Records Block Start

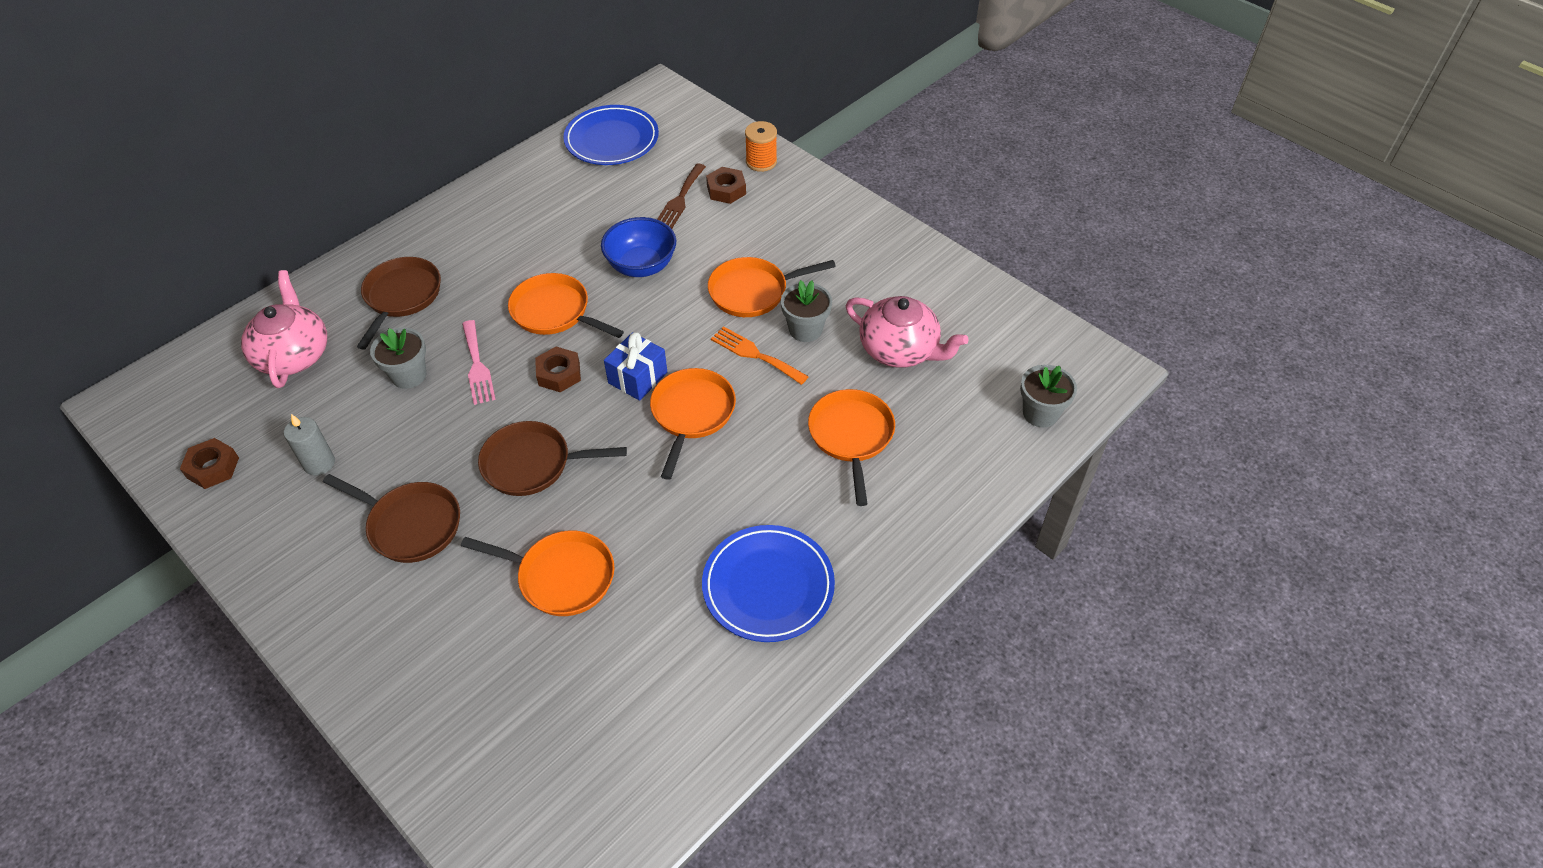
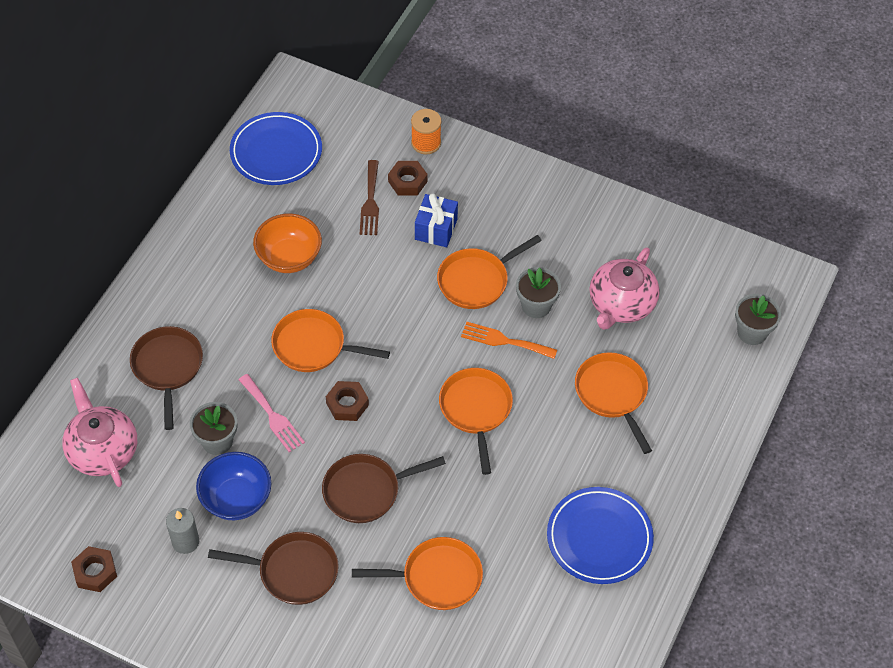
camera: 20 degrees left, 5 degrees up
(574, 229) = (289, 257): none -> orange bowl
(637, 378) = (416, 389): blue gift -> blue gift (436, 229)
(641, 266) = (368, 280): blue bowl -> blue bowl (236, 499)
(900, 350) = (621, 304): pink teapot -> pink teapot turned 105 degrees clockwise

Records Block End

Task description:
A verbatim copy of the records above, without pictures, is required.

Exercise answer:
camera: 20 degrees left, 5 degrees up
(574, 229) = (289, 257): none -> orange bowl
(637, 378) = (416, 389): blue gift -> blue gift (436, 229)
(641, 266) = (368, 280): blue bowl -> blue bowl (236, 499)
(900, 350) = (621, 304): pink teapot -> pink teapot turned 105 degrees clockwise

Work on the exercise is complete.